Object change listings:
* * * *

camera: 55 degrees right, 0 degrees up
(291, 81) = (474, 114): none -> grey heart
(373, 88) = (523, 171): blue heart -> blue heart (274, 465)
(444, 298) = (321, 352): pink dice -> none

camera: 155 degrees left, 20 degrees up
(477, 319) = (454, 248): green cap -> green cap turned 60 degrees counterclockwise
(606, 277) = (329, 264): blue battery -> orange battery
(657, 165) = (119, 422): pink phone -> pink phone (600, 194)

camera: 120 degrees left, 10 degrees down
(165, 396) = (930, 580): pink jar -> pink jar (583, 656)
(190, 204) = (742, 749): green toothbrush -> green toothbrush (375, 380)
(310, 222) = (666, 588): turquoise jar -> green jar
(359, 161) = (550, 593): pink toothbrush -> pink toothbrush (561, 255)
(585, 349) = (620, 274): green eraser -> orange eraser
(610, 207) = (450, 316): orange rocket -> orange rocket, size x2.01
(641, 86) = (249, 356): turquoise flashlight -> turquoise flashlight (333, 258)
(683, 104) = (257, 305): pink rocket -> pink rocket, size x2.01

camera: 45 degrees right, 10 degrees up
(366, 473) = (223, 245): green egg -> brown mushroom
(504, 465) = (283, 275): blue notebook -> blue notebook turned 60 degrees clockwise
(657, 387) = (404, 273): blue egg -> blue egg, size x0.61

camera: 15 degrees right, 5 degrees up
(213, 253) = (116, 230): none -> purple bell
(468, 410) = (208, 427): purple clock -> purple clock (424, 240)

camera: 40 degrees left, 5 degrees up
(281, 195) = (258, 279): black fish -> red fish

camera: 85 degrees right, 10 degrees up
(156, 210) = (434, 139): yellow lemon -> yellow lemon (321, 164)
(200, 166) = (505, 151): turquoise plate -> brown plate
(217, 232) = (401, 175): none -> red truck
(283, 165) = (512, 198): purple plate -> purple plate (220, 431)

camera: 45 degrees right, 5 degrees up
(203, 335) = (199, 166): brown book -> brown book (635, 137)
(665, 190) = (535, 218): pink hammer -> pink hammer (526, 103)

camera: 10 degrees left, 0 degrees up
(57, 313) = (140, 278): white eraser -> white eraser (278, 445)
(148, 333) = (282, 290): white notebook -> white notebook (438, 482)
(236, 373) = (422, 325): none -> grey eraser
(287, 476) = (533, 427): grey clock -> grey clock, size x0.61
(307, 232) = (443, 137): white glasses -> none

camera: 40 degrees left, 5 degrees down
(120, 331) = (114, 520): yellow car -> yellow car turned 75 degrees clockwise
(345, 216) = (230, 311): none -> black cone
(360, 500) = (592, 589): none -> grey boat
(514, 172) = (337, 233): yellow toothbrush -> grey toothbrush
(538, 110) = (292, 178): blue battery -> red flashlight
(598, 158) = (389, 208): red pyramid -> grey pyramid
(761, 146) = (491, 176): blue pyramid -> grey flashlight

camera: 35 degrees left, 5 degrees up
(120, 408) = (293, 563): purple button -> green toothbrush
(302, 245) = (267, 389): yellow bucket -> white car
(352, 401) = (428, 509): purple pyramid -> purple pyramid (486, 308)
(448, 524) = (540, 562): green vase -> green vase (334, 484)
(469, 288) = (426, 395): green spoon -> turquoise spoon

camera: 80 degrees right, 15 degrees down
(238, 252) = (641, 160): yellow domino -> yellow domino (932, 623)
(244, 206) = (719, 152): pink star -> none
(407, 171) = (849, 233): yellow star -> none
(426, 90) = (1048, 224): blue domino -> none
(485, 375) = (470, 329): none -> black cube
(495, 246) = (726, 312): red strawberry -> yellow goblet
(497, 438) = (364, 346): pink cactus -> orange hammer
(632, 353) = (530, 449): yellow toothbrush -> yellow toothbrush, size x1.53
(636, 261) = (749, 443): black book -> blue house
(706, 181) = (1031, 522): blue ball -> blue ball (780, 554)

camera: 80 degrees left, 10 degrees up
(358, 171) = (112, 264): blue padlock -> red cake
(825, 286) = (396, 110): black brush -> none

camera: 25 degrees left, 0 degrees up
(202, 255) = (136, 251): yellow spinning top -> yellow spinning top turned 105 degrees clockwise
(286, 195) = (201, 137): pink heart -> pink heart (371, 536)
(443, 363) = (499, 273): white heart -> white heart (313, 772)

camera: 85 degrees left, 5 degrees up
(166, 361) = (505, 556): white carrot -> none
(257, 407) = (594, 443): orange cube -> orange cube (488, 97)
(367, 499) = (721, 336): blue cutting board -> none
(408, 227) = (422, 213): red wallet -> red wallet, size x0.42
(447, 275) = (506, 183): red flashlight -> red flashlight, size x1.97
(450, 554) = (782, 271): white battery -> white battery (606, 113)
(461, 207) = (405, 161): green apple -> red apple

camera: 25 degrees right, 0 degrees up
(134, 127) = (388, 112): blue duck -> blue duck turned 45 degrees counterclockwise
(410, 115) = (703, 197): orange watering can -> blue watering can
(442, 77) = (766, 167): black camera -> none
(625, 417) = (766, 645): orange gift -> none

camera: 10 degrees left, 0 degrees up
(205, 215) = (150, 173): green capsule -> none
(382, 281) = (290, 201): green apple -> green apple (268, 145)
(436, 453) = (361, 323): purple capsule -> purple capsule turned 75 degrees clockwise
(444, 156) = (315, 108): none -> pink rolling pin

* * * *

Only the number is wanted. Count the lines above that include the word "domino".

● **Final answer**
2